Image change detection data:
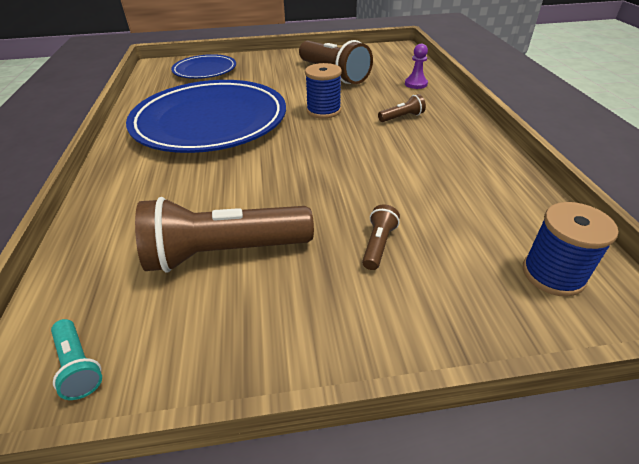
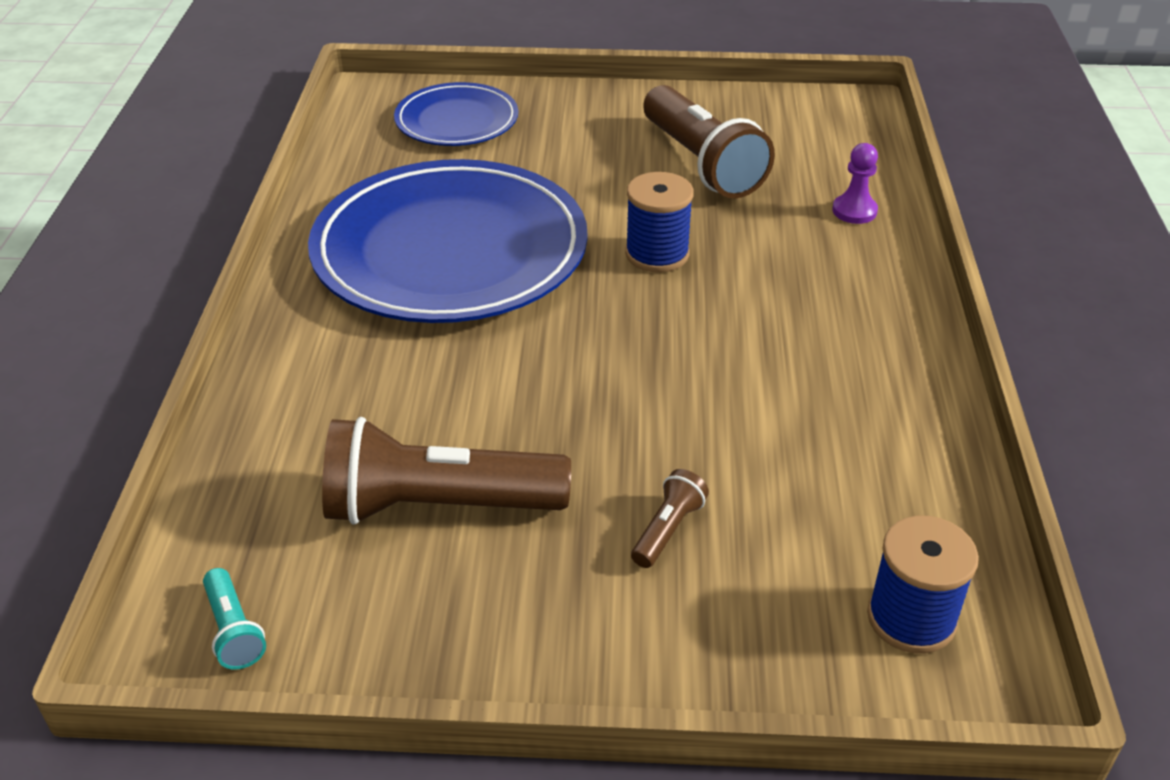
camera: 10 degrees right, 0 degrees up
brown flashlight [378,94,426,122] -> none

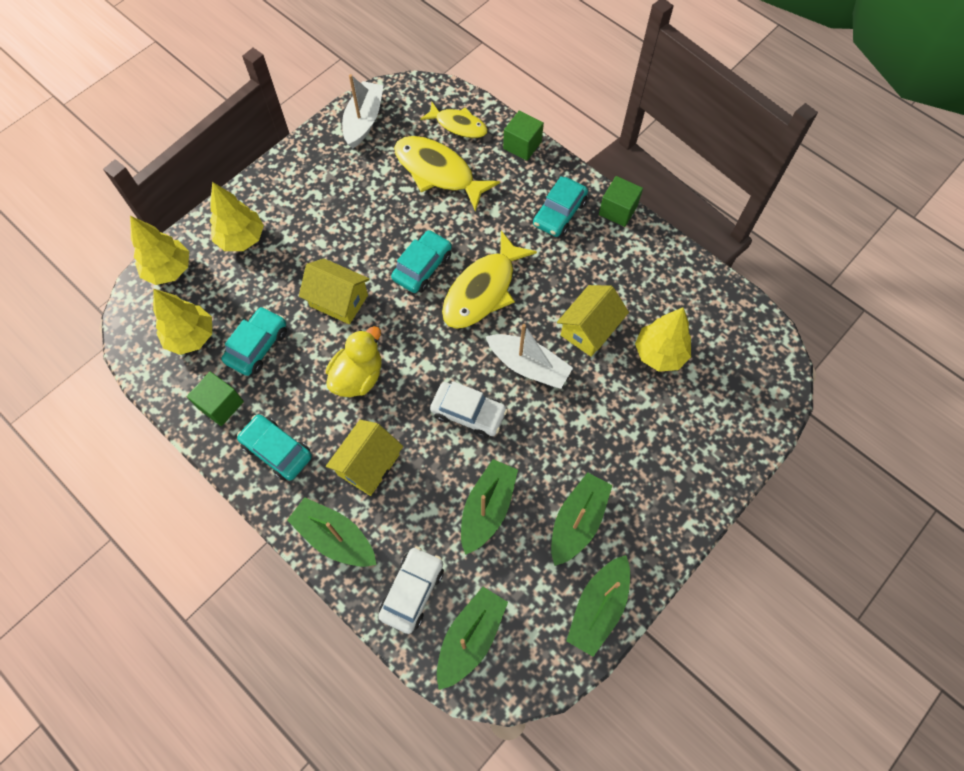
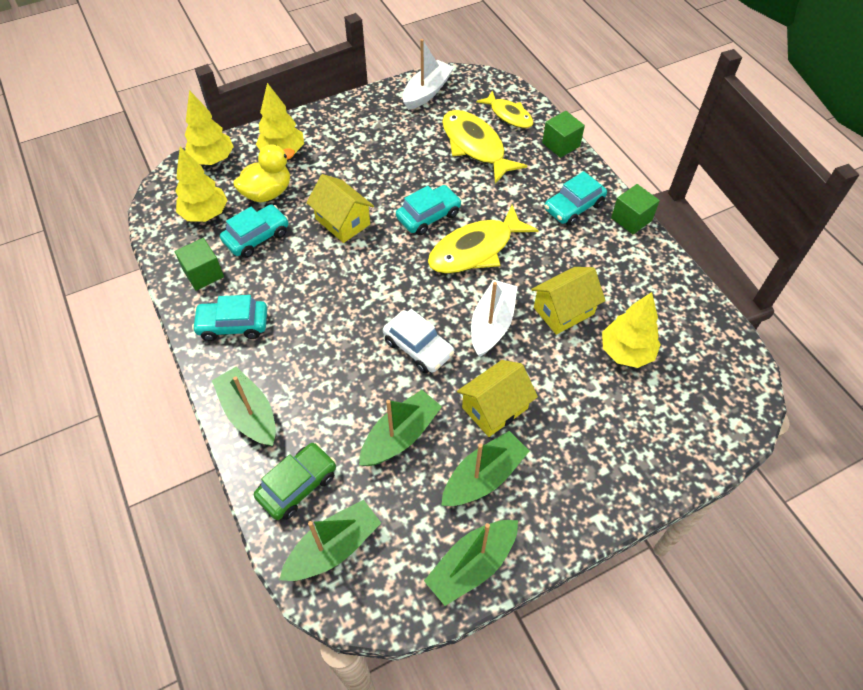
camera: 20 degrees right, 10 degrees down
turquoise car [237,414,312,481] -> turquoise car turned 60 degrees counterclockwise [192,295,267,341]
yellow duck [326,326,381,397] -> yellow duck moved to [233,144,295,202]
yellow house [326,420,403,496] -> yellow house moved to [457,360,538,437]
white car [378,546,444,634] -> green car [254,443,336,520]
white boat [486,324,573,389] -> white boat turned 120 degrees counterclockwise [471,280,518,357]

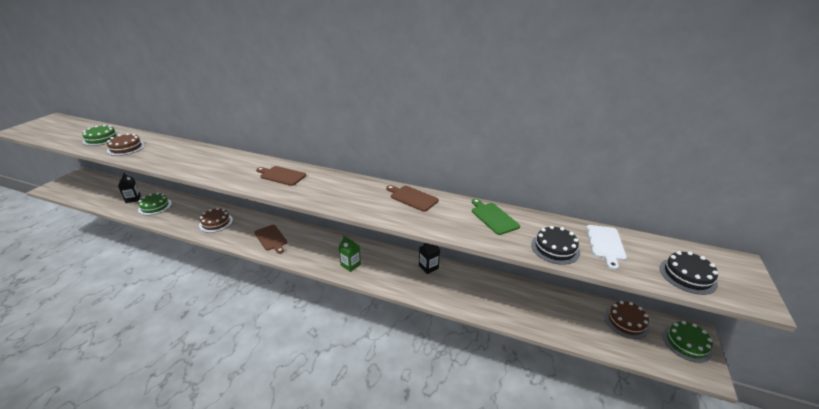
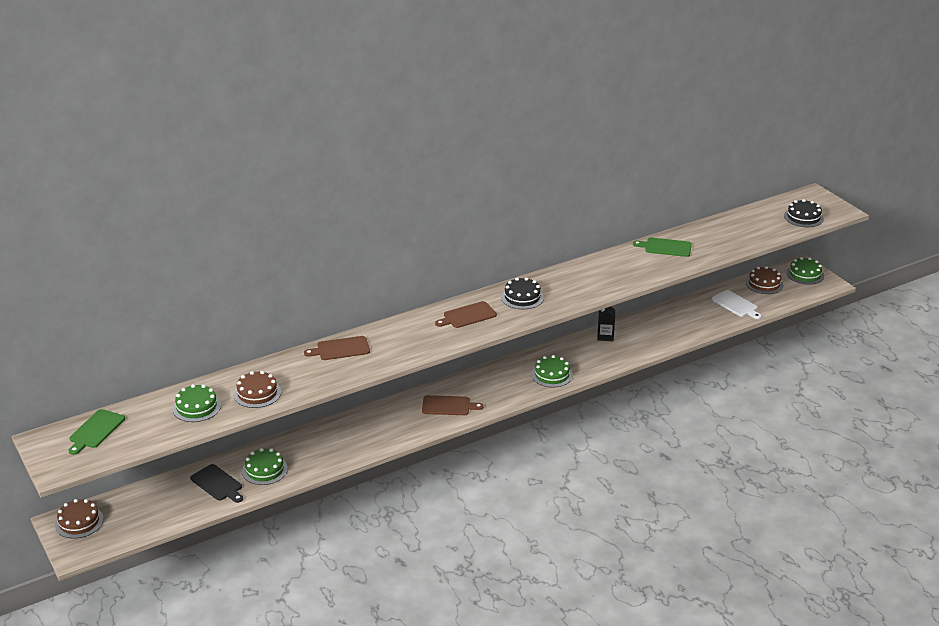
camera: 50 degrees left, 0 degrees up
black carton [118,173,141,203] -> black cutting board [190,464,243,503]
brown cake [199,208,233,233] -> brown cake moved to [55,499,104,539]
green carton [339,236,361,272] -> green cake [532,355,573,387]
brown cutting board [386,185,439,212] -> brown cutting board moved to [304,336,370,360]
black cake [531,226,580,265] -> black cake moved to [501,277,544,309]
white cutting board [586,225,627,270] -> white cutting board moved to [712,290,761,319]
none -> green cutting board [69,409,125,455]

Task statement: Using the records above, output their complete text exactly, minus any images.

Problem solution:
camera: 10 degrees right, 0 degrees up
brown flashlight [378,94,426,122] -> none

camera: 20 degrees right, 10 degrees down
turquoise car [237,414,312,481] -> turquoise car turned 60 degrees counterclockwise [192,295,267,341]
yellow duck [326,326,381,397] -> yellow duck moved to [233,144,295,202]
yellow house [326,420,403,496] -> yellow house moved to [457,360,538,437]
white car [378,546,444,634] -> green car [254,443,336,520]
white boat [486,324,573,389] -> white boat turned 120 degrees counterclockwise [471,280,518,357]

camera: 50 degrees left, 0 degrees up
black carton [118,173,141,203] -> black cutting board [190,464,243,503]
brown cake [199,208,233,233] -> brown cake moved to [55,499,104,539]
green carton [339,236,361,272] -> green cake [532,355,573,387]
brown cutting board [386,185,439,212] -> brown cutting board moved to [304,336,370,360]
black cake [531,226,580,265] -> black cake moved to [501,277,544,309]
white cutting board [586,225,627,270] -> white cutting board moved to [712,290,761,319]
none -> green cutting board [69,409,125,455]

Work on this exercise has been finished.